Data provided:
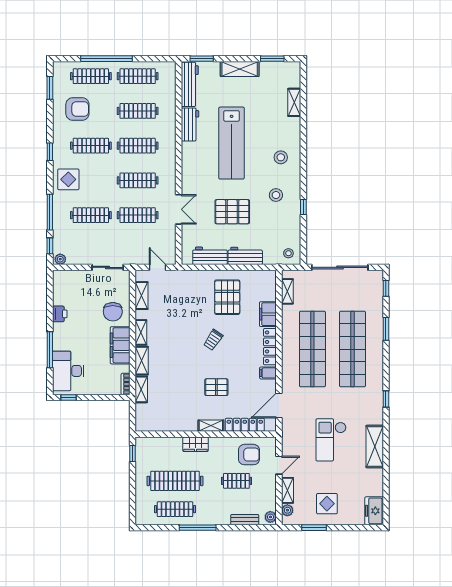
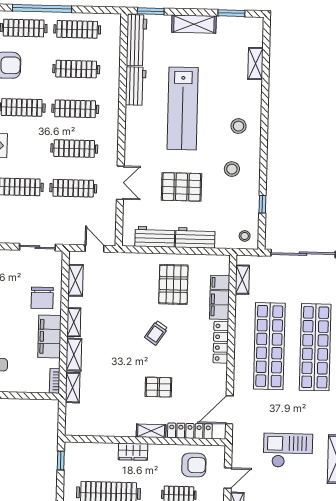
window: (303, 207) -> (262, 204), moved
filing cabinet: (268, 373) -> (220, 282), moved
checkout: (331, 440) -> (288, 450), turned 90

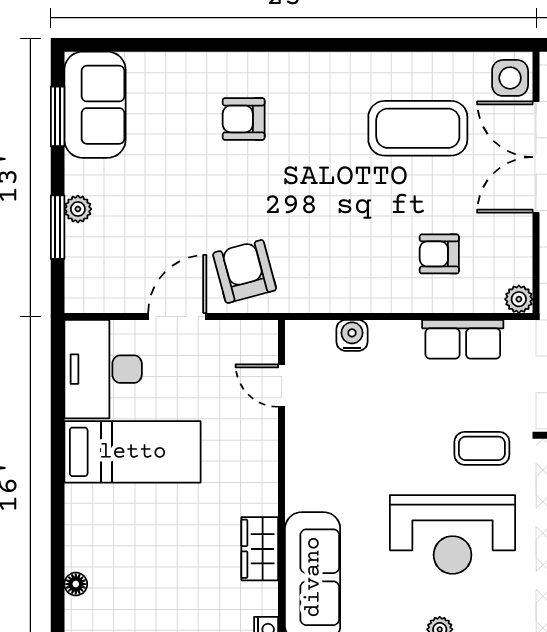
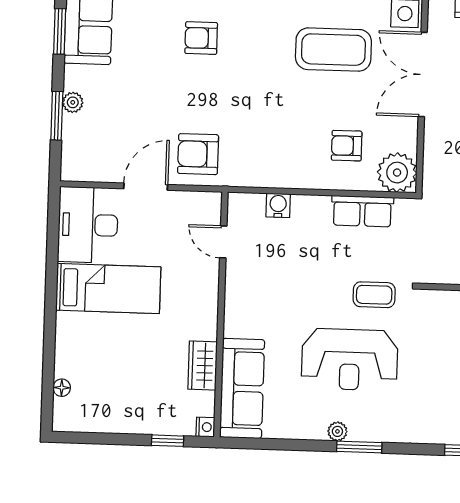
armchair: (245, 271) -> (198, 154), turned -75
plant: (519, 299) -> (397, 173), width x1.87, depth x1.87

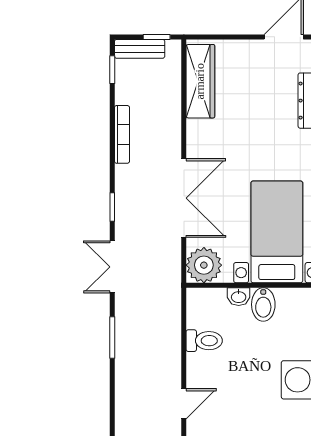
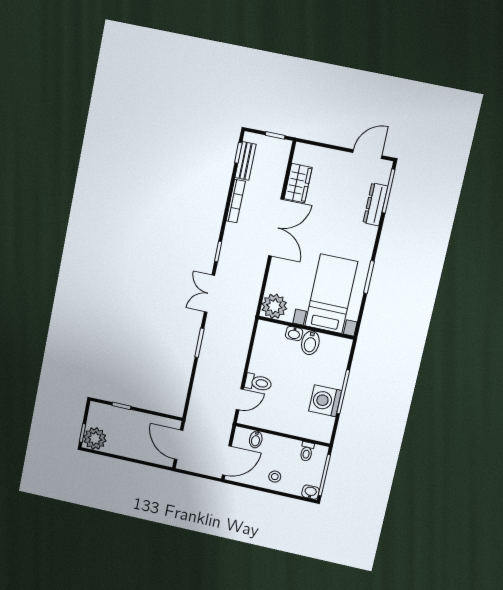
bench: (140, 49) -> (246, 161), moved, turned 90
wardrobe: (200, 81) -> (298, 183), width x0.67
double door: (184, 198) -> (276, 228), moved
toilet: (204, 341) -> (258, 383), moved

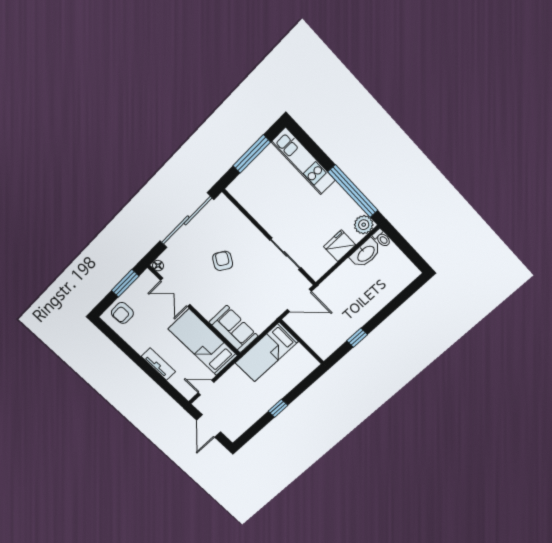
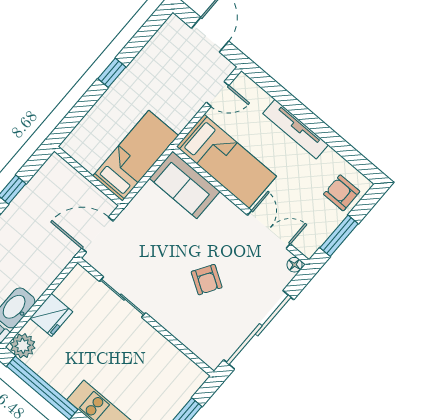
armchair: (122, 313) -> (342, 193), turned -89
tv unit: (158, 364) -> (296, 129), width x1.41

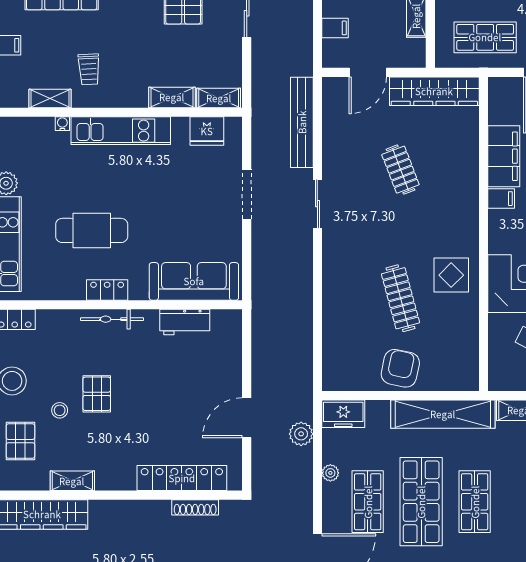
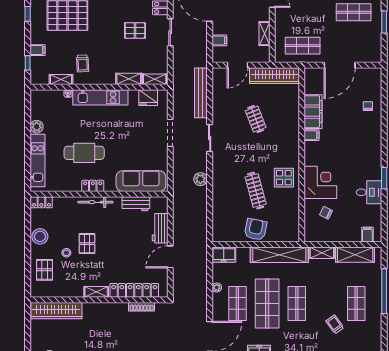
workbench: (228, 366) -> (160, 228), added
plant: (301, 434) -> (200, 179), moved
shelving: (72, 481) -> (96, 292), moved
* * *
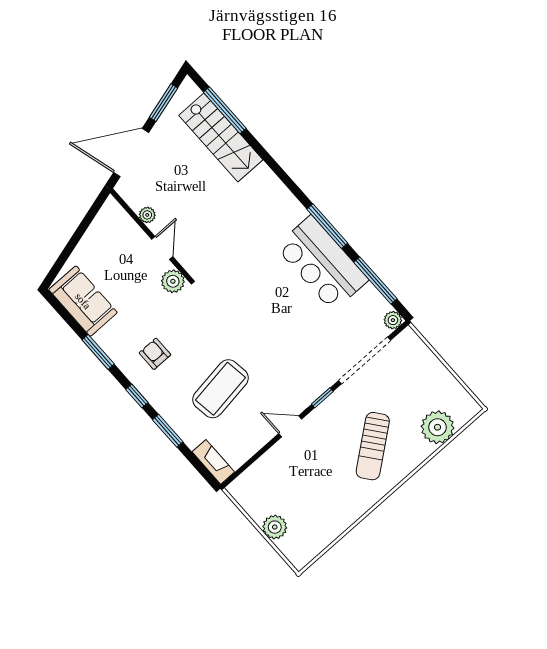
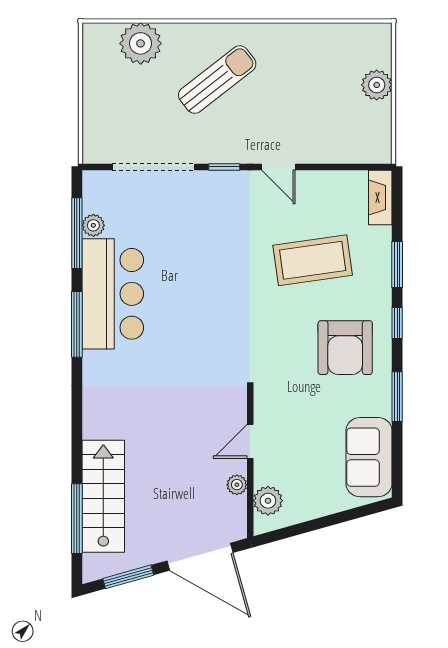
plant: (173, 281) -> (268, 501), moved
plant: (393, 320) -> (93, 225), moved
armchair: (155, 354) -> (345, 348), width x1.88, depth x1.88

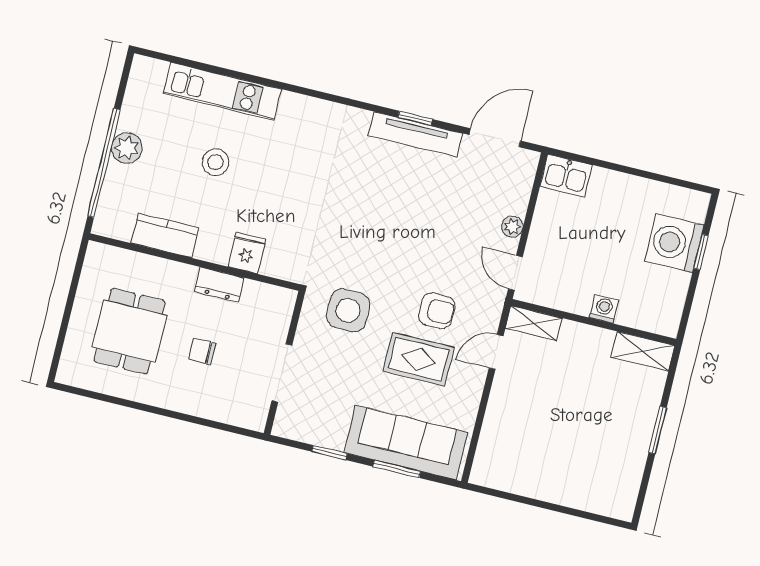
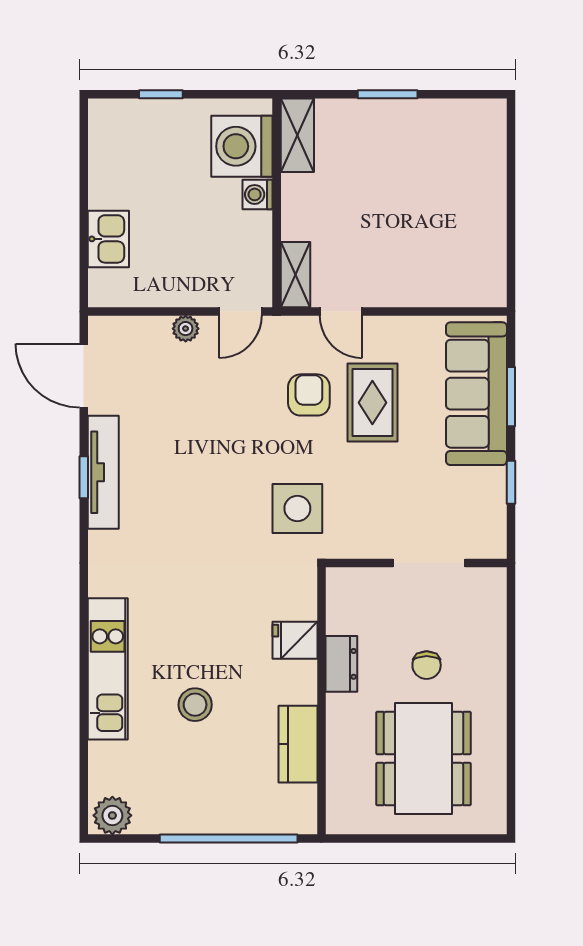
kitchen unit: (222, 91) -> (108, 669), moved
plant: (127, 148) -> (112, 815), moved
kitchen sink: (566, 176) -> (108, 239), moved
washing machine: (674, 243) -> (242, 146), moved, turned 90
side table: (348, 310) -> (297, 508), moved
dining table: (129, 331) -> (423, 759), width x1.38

Try it:
Look above for the line with "checkout: (331, 440) -> (288, 450), turned 90", then print it and each line after it down to and including the line with "shelving: (72, 481) -> (96, 292), moved". Leave out the pictures and keep the wording exact.

Exercise output:
checkout: (331, 440) -> (288, 450), turned 90

armchair: (245, 271) -> (198, 154), turned -75
plant: (519, 299) -> (397, 173), width x1.87, depth x1.87

bench: (140, 49) -> (246, 161), moved, turned 90
wardrobe: (200, 81) -> (298, 183), width x0.67
double door: (184, 198) -> (276, 228), moved
toilet: (204, 341) -> (258, 383), moved

armchair: (122, 313) -> (342, 193), turned -89
tv unit: (158, 364) -> (296, 129), width x1.41

workbench: (228, 366) -> (160, 228), added
plant: (301, 434) -> (200, 179), moved
shelving: (72, 481) -> (96, 292), moved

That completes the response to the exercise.